What you need to do |
Transcribe all of the data exactly. Images stay out.

☆ ☆ ☆ ☆ ☆

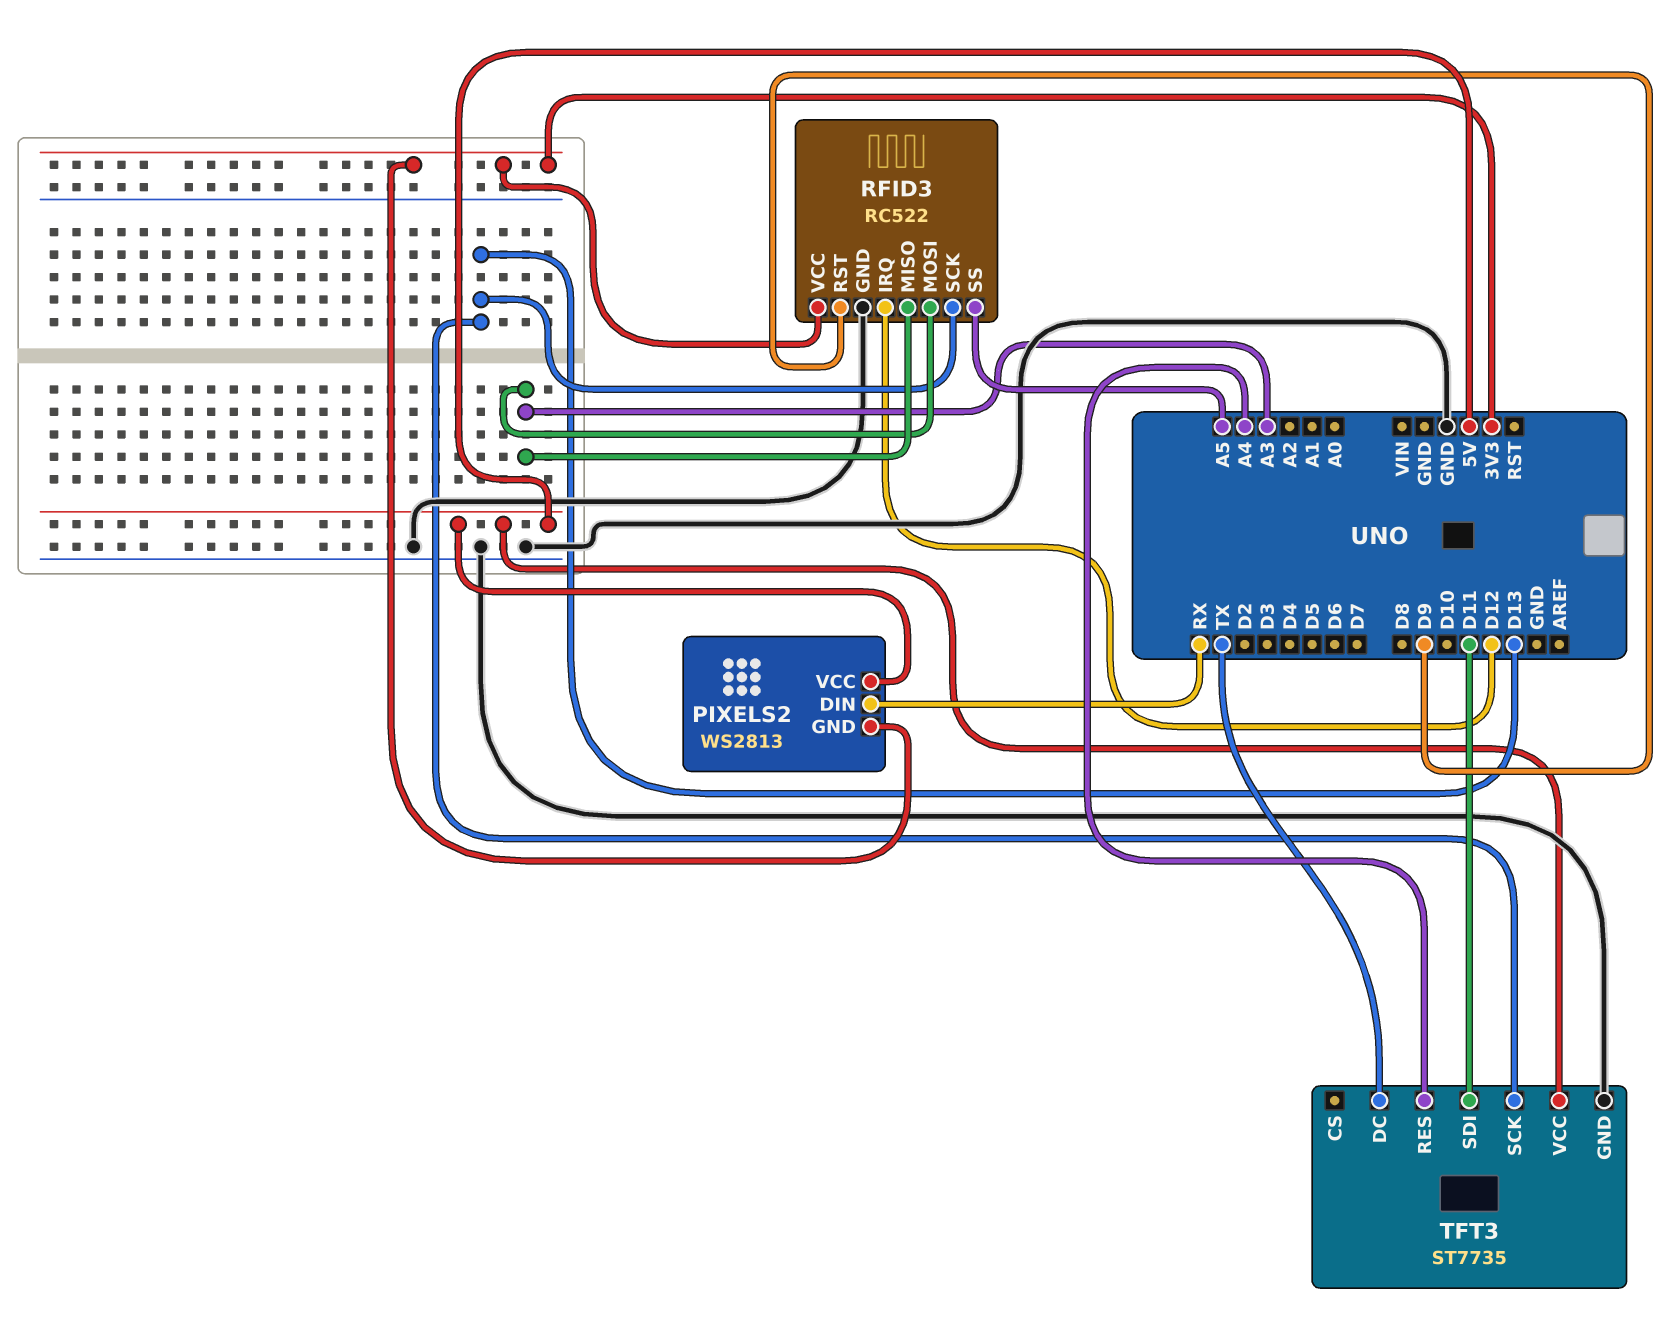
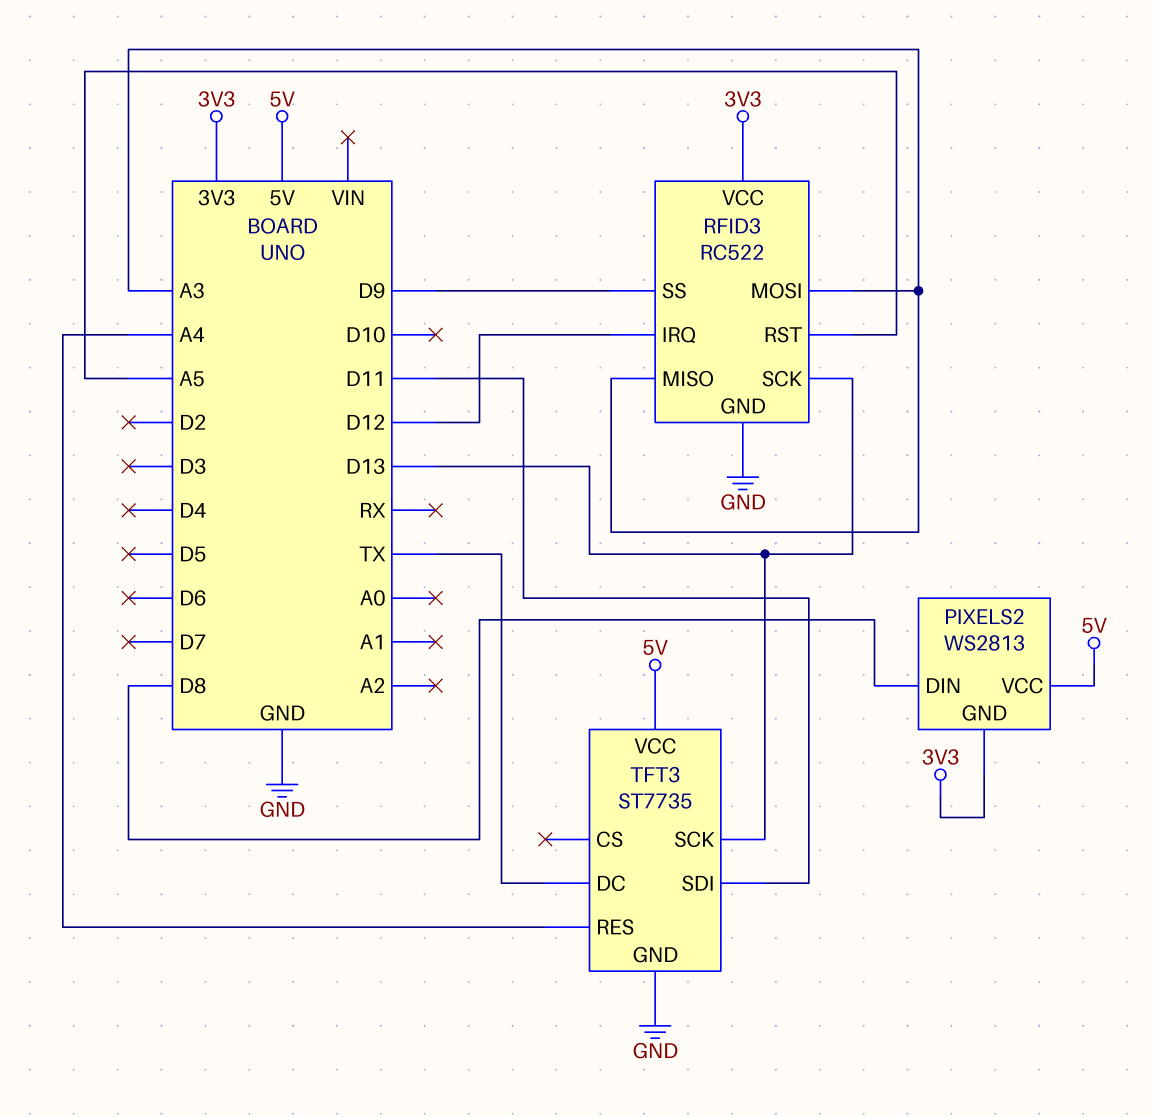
PIXELS2 pin DIN: RX -> D8
RFID3 pin RST: D9 -> A5
RFID3 pin SS: A5 -> D9

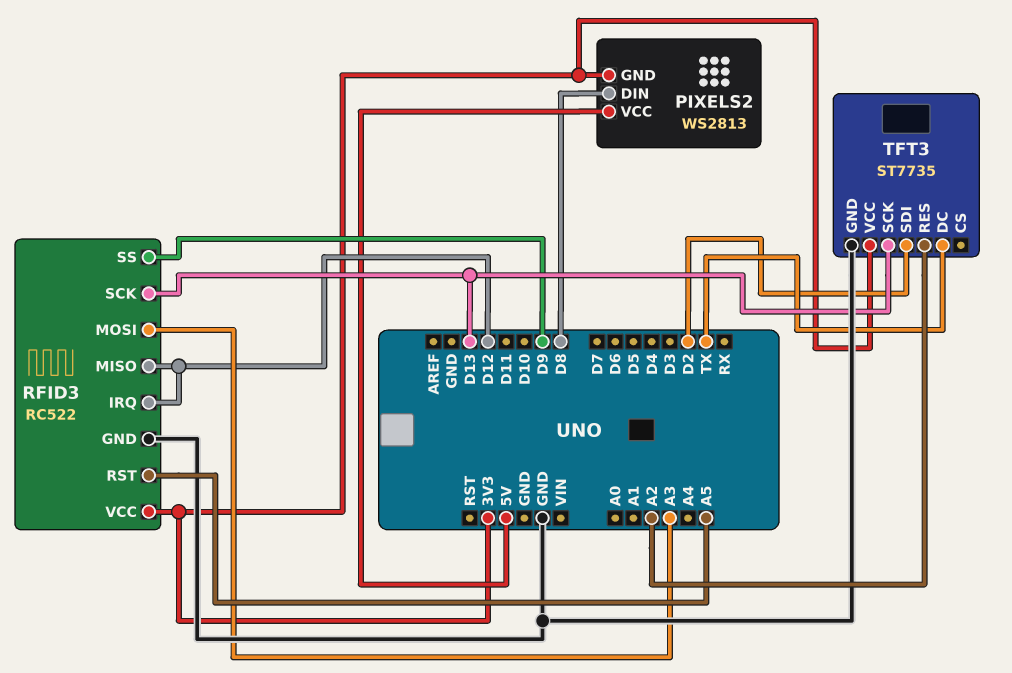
RFID3 pin MISO: A3 -> D12
TFT3 pin RES: A4 -> A2
TFT3 pin SDI: D11 -> D2
TFT3 pin VCC: 5V -> 3V3

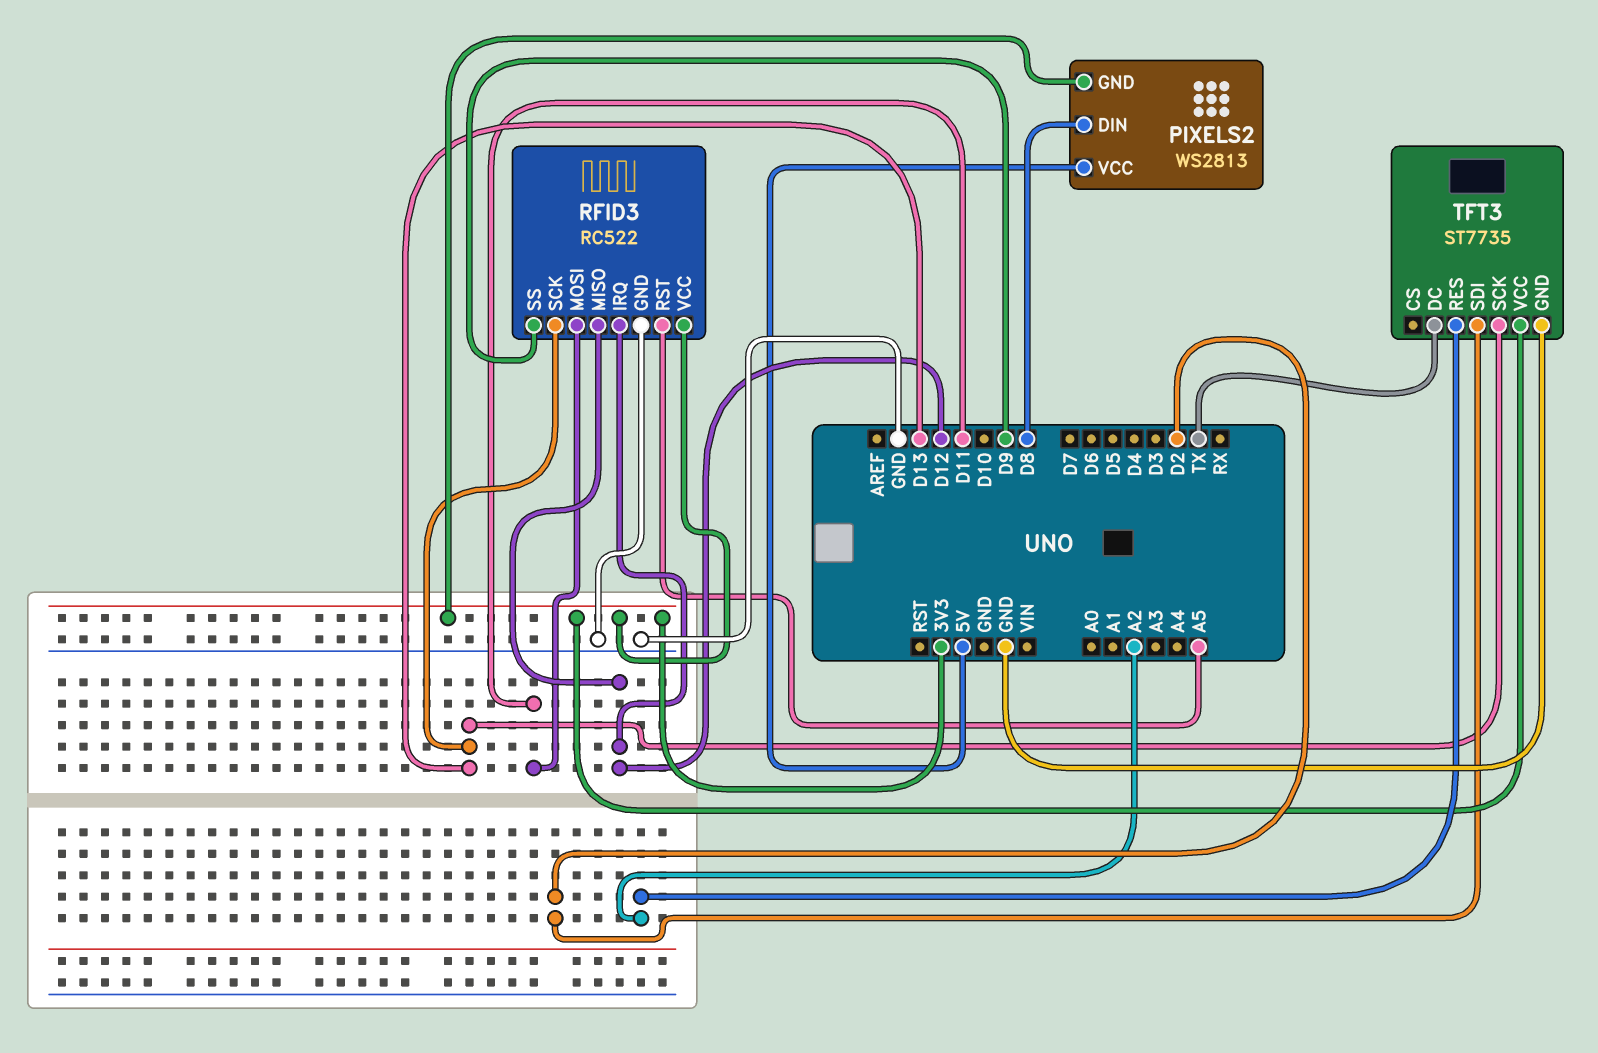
RFID3 pin MOSI: A3 -> D11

☆ ☆ ☆ ☆ ☆

Your response |
PIXELS2 pin DIN: RX -> D8
RFID3 pin RST: D9 -> A5
RFID3 pin SS: A5 -> D9

RFID3 pin MISO: A3 -> D12
TFT3 pin RES: A4 -> A2
TFT3 pin SDI: D11 -> D2
TFT3 pin VCC: 5V -> 3V3

RFID3 pin MOSI: A3 -> D11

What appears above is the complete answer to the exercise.